Exercise objective: From the line containing "lime brick E1:F1" through the last line of the records below, each line is to be repeated exactly; pictures are to be omitted.

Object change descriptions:
▬▬▬▬▬▬▬▬▬▬
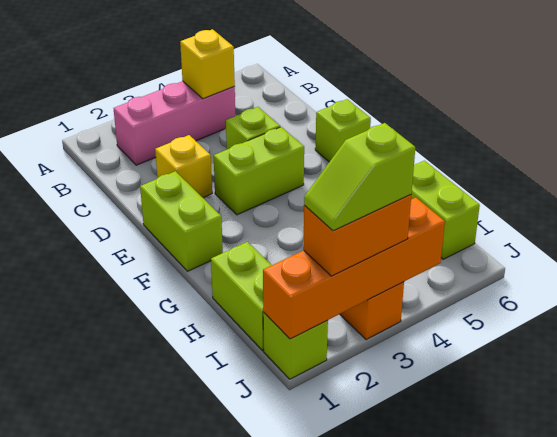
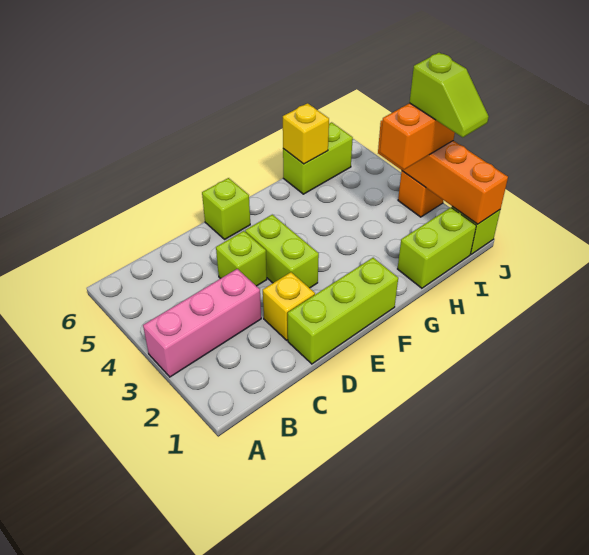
pink brick B2:B4 level 1 -> pink brick A3:C3 level 1
yellow brick B4 level 2 -> yellow brick H6 level 2
lime brick E1:F1 level 1 -> lime brick D1:F1 level 1
orange brick J2:J3 level 3 -> orange brick I3:J3 level 3

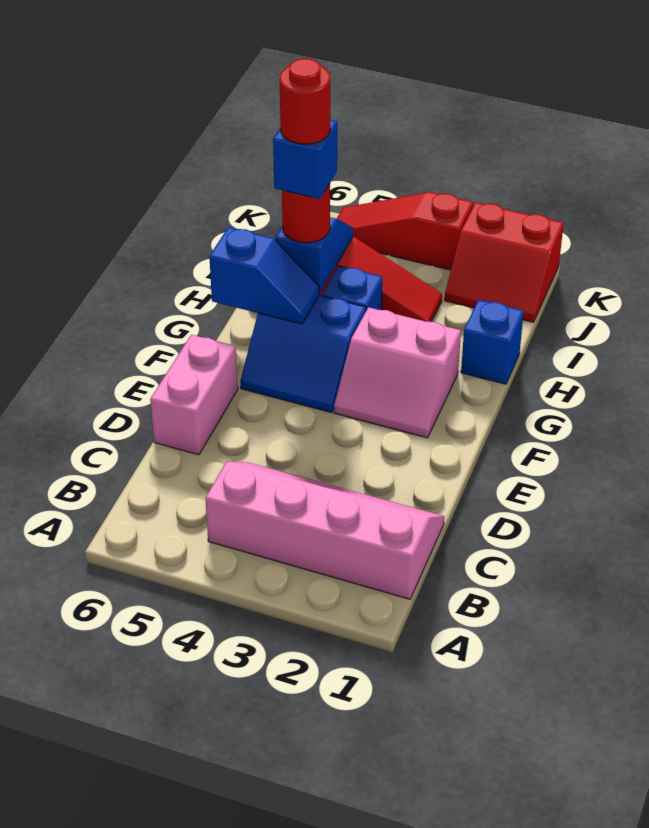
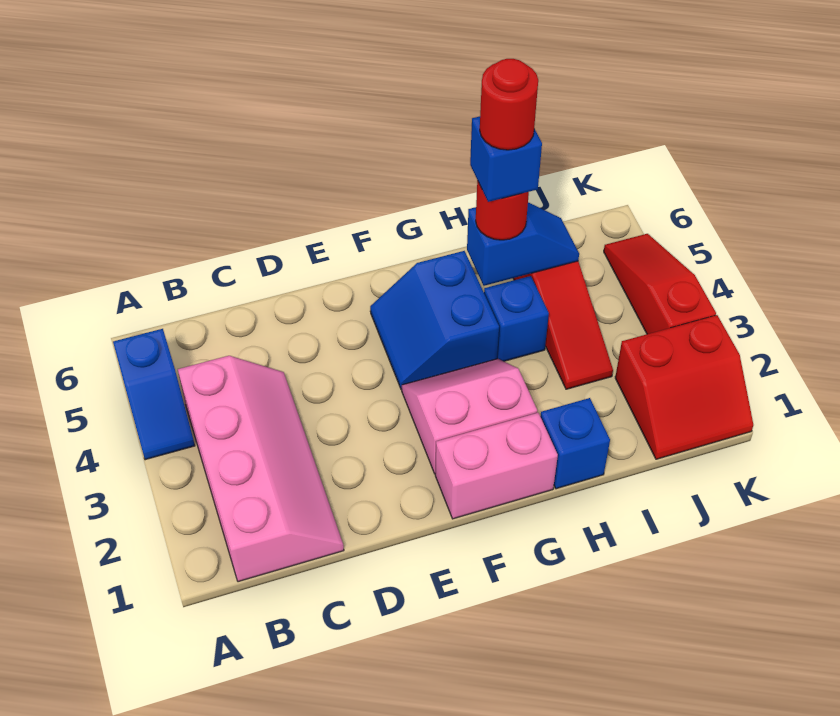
pink brick D6:E6 level 1 -> pink brick F1:G1 level 1
pink slope F2:G3 level 1 top G -> pink slope F2:G3 level 1 top 2
blue slope G5:G6 level 2 top 6 -> blue slope A4:A5 level 1 top 5
red slope J1:K2 level 1 top K -> red slope J1:K2 level 1 top 2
▬▬▬▬▬▬▬▬▬▬
Answer box:
lime brick E1:F1 level 1 -> lime brick D1:F1 level 1
orange brick J2:J3 level 3 -> orange brick I3:J3 level 3

pink brick D6:E6 level 1 -> pink brick F1:G1 level 1
pink slope F2:G3 level 1 top G -> pink slope F2:G3 level 1 top 2
blue slope G5:G6 level 2 top 6 -> blue slope A4:A5 level 1 top 5
red slope J1:K2 level 1 top K -> red slope J1:K2 level 1 top 2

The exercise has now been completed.